Task brief:
Scan the listing below for the word "MOSI" and copy every line where it occurs.

····················

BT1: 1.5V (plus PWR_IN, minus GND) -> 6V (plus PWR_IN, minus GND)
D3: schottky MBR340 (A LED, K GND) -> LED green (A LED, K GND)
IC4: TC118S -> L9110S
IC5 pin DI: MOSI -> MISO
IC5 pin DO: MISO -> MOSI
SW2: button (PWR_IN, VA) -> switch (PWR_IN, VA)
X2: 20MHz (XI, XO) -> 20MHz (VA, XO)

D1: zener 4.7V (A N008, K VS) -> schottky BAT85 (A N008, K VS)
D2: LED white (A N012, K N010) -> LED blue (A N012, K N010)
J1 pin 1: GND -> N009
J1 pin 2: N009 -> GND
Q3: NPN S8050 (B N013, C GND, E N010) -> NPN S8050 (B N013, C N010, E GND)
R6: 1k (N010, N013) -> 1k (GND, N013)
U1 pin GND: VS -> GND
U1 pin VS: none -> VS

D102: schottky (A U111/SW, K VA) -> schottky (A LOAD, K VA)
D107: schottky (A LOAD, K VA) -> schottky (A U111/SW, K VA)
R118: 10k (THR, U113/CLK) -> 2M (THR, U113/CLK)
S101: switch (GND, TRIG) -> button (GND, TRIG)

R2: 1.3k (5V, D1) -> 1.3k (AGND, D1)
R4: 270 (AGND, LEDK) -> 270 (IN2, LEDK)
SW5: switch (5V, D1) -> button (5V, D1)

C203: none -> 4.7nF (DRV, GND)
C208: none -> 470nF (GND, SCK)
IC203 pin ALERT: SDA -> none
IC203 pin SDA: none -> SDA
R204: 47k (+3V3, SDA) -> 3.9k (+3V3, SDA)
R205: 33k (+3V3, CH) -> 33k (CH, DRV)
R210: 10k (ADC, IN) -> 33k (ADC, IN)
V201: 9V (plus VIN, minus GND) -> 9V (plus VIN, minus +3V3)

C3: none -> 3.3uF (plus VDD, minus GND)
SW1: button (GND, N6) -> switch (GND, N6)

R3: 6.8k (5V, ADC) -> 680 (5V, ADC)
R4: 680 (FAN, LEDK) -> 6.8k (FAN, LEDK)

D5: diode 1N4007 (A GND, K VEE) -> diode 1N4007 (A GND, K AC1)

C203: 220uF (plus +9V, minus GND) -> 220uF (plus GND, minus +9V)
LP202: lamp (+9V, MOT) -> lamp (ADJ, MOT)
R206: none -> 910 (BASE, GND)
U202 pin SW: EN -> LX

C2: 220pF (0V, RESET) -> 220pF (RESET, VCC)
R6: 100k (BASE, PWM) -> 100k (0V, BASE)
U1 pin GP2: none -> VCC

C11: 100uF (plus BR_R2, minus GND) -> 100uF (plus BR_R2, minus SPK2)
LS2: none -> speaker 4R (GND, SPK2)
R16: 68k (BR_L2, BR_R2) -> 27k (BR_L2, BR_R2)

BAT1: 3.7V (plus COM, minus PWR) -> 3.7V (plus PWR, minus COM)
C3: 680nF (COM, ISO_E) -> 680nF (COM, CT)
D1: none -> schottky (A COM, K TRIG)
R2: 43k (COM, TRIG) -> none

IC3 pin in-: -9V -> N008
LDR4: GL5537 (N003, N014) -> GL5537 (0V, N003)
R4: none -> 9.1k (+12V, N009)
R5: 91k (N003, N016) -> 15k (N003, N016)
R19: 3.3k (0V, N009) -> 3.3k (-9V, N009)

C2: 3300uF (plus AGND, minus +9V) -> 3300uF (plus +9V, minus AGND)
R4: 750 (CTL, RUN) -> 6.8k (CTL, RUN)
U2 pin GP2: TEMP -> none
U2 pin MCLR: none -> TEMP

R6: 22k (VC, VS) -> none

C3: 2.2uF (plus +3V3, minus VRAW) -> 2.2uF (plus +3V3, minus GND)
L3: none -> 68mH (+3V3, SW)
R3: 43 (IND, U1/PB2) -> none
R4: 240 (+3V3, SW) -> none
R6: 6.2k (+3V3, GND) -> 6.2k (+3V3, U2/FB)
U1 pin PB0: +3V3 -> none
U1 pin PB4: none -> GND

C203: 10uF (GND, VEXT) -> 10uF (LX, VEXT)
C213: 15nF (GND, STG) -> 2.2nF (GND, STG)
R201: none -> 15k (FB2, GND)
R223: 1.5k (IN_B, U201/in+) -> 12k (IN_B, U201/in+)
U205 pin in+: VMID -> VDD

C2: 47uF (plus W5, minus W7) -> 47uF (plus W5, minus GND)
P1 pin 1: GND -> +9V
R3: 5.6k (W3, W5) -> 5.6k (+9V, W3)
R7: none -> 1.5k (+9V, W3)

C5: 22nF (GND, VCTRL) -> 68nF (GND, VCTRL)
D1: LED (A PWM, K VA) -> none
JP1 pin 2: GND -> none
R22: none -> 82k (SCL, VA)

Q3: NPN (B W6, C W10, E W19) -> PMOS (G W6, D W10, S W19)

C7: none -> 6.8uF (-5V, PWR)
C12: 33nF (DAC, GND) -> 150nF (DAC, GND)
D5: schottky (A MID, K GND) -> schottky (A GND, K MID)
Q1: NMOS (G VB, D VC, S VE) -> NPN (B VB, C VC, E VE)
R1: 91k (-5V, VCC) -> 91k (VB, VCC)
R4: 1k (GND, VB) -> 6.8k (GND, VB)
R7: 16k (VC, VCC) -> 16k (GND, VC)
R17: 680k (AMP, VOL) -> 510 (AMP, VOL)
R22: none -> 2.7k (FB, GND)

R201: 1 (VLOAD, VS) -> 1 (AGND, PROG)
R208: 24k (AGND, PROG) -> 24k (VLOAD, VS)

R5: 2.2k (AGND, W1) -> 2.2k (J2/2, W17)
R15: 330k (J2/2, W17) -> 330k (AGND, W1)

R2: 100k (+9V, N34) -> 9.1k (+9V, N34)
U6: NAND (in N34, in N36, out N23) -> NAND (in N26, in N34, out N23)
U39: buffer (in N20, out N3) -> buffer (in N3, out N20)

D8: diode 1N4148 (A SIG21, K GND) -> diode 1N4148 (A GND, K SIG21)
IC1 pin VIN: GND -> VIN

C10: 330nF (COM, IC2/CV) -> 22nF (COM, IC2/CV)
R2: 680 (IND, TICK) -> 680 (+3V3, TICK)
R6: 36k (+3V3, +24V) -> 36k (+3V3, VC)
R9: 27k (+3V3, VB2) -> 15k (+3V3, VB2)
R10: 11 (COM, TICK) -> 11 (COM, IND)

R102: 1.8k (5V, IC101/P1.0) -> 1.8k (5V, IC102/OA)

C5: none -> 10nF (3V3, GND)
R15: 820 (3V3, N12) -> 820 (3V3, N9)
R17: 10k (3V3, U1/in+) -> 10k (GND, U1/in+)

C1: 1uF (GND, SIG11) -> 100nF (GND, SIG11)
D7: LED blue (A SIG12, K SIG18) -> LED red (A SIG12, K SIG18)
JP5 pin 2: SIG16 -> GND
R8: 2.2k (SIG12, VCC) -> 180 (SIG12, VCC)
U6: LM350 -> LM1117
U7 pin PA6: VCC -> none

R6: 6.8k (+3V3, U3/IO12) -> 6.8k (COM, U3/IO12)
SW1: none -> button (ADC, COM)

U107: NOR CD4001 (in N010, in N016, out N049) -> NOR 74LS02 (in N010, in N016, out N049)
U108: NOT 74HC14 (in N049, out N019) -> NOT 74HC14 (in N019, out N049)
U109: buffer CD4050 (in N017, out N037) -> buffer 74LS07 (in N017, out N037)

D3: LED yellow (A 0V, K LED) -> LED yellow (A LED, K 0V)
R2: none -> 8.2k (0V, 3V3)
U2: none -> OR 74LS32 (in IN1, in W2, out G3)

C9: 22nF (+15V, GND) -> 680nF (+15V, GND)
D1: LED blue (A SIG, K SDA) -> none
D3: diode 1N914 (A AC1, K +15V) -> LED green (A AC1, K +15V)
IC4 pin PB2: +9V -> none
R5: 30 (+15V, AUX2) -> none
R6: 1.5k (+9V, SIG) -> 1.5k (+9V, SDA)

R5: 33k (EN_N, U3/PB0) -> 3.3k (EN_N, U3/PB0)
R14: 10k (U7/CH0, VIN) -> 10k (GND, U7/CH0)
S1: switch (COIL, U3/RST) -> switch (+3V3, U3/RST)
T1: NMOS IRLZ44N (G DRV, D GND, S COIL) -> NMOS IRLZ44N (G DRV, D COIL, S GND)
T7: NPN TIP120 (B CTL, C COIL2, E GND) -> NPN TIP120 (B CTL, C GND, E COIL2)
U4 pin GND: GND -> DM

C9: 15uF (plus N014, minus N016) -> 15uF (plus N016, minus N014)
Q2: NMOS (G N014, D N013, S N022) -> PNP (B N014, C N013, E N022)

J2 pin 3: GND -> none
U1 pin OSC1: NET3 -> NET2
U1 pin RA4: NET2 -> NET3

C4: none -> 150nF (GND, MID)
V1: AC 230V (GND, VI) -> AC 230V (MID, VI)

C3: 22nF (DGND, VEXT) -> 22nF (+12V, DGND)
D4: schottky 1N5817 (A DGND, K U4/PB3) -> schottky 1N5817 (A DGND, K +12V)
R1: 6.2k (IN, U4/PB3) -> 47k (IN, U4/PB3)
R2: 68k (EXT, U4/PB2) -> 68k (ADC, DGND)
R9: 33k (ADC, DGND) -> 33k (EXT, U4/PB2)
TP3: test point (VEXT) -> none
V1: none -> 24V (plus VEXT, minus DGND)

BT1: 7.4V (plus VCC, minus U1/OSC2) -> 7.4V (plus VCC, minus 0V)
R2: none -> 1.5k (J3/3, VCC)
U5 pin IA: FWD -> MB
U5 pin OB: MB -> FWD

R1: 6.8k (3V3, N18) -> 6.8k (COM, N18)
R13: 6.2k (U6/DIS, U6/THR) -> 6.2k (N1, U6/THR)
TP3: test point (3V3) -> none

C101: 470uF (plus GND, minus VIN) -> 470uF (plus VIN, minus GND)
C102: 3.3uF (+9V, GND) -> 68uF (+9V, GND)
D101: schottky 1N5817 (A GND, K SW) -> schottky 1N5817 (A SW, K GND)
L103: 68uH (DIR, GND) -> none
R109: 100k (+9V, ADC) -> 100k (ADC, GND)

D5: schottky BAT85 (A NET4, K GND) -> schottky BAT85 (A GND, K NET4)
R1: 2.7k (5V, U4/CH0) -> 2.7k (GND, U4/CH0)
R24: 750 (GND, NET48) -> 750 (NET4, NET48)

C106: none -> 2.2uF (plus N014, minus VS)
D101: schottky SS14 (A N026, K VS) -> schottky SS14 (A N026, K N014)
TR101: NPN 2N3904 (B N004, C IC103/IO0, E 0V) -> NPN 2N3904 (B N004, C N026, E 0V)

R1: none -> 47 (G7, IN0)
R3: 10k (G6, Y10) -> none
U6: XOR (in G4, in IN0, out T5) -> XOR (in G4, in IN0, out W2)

····················

Task output:
IC5 pin DI: MOSI -> MISO
IC5 pin DO: MISO -> MOSI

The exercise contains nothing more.